*What the exercise asks:*
From the records below, copy out each line that has the word "none".

*Excerpts from a dataset:*
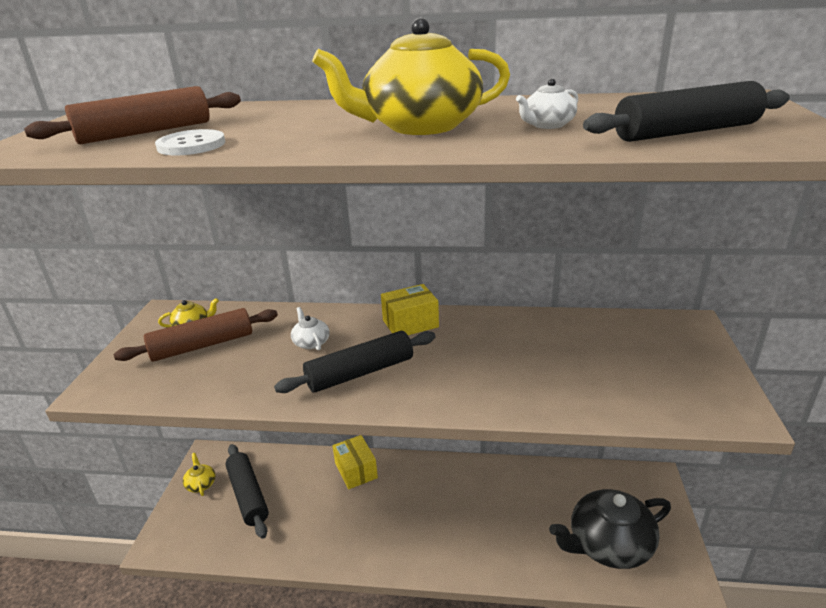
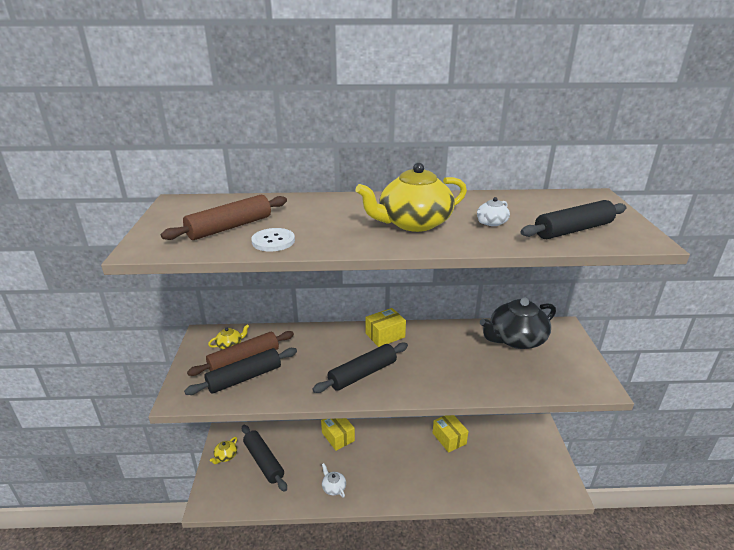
camera: 10 degrees left, 0 degrees up
(193, 368) = (244, 378): none -> black rolling pin
(201, 484) = (225, 456): yellow teapot -> yellow teapot turned 120 degrees counterclockwise
(311, 342) = (321, 353): white teapot -> white teapot (333, 487)
(514, 486) = (449, 438): none -> yellow box
(608, 544) = (516, 472): black teapot -> black teapot (516, 339)

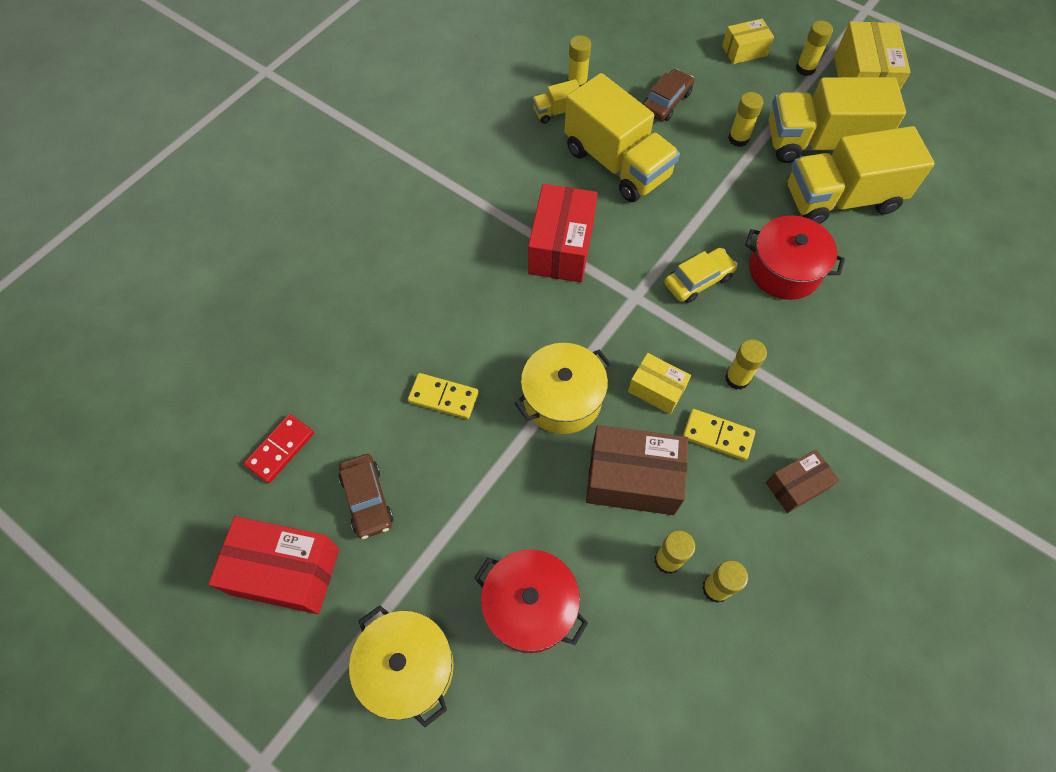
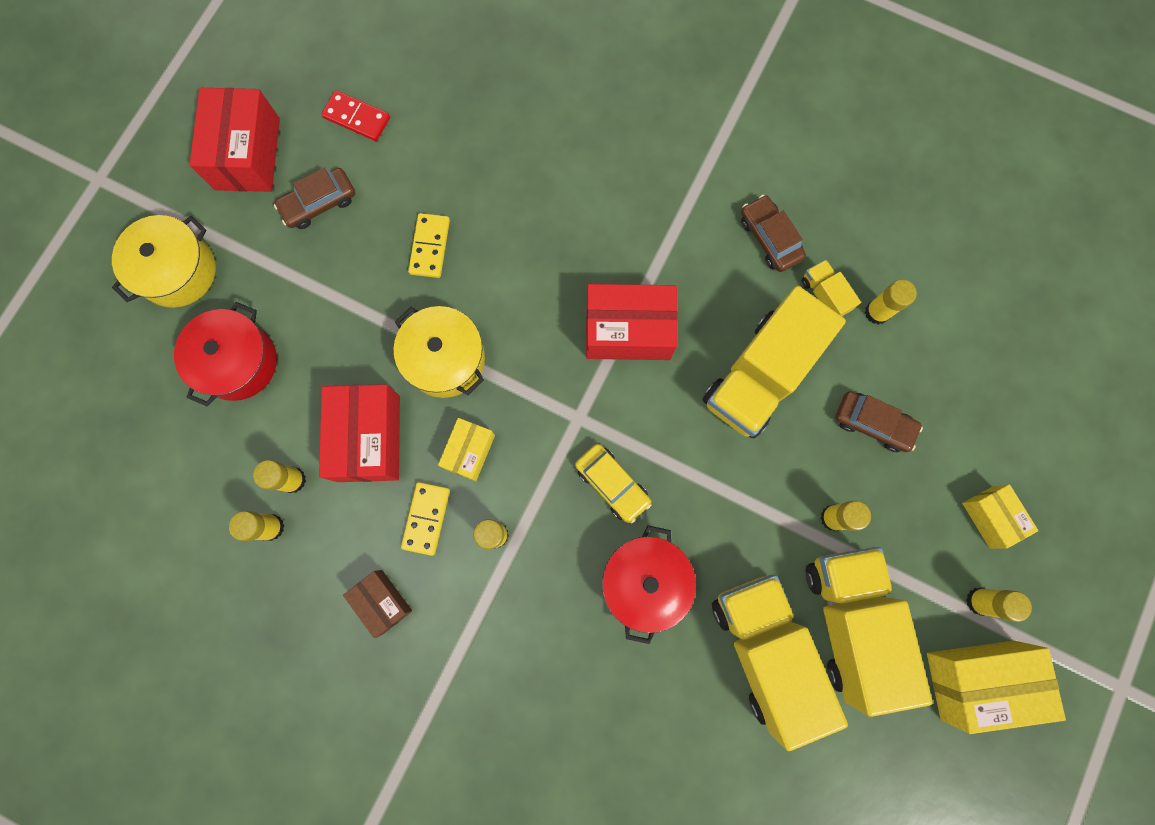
camera: 80 degrees right, 15 degrees up
(499, 137) = (770, 238): none -> brown car
(632, 479) = (368, 438): brown box -> red box

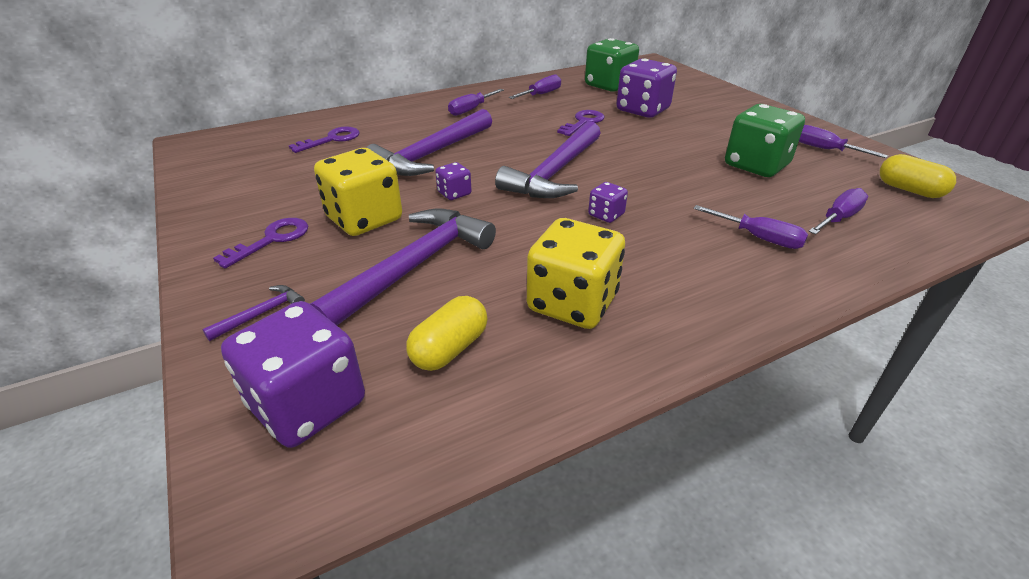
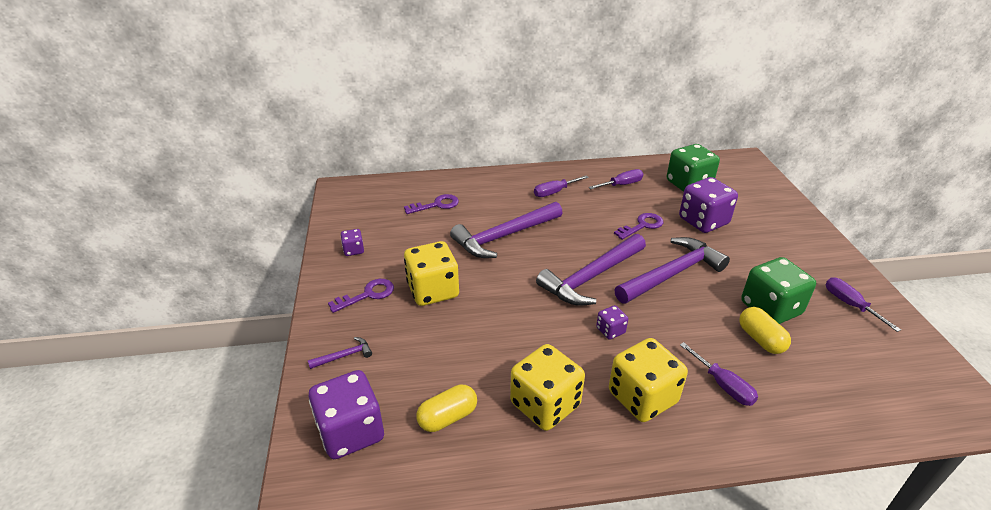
camera: 20 degrees right, 0 degrees up
(414, 267) = (450, 343): purple hammer -> purple hammer (672, 274)
(454, 193) = (505, 281): purple dice -> purple dice (353, 250)
(682, 269) = (642, 397): none -> yellow dice
(838, 218) = (808, 384): purple screwdriver -> none
(909, 190) = (901, 370): yellow capsule -> yellow capsule (760, 339)

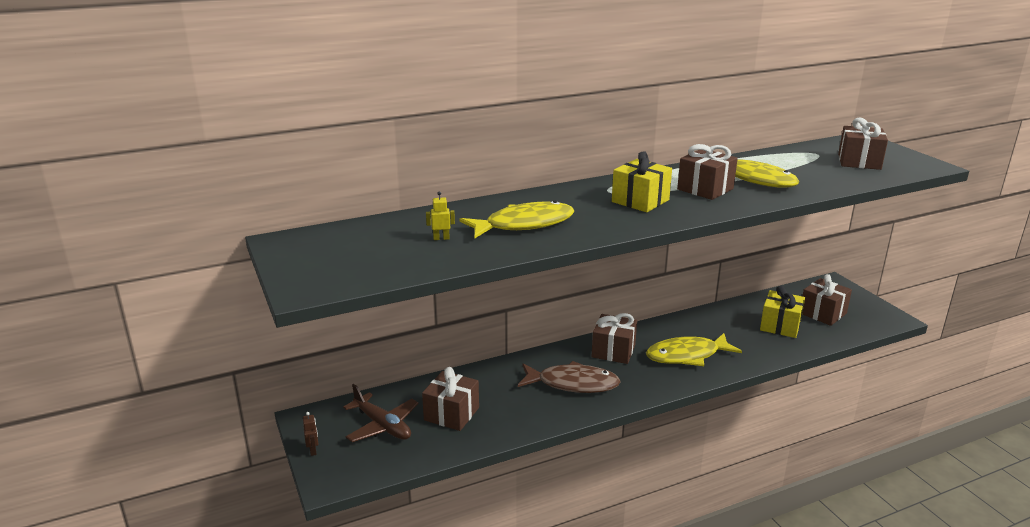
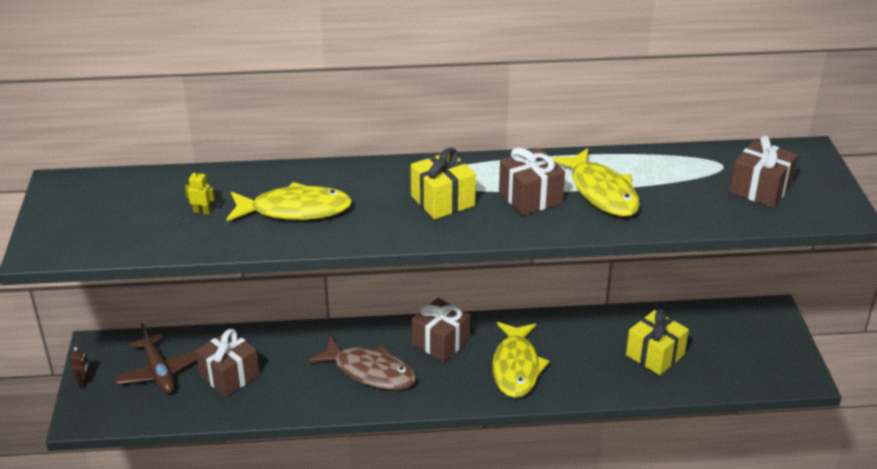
camera: 20 degrees right, 10 degrees up
(687, 355) = (516, 367): yellow fish -> yellow fish turned 90 degrees counterclockwise
(823, 313) = (721, 350): brown gift -> none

*Response area:*
(193, 368) = (244, 378): none -> black rolling pin
(514, 486) = (449, 438): none -> yellow box
(499, 137) = (770, 238): none -> brown car
(682, 269) = (642, 397): none -> yellow dice
(838, 218) = (808, 384): purple screwdriver -> none
(823, 313) = (721, 350): brown gift -> none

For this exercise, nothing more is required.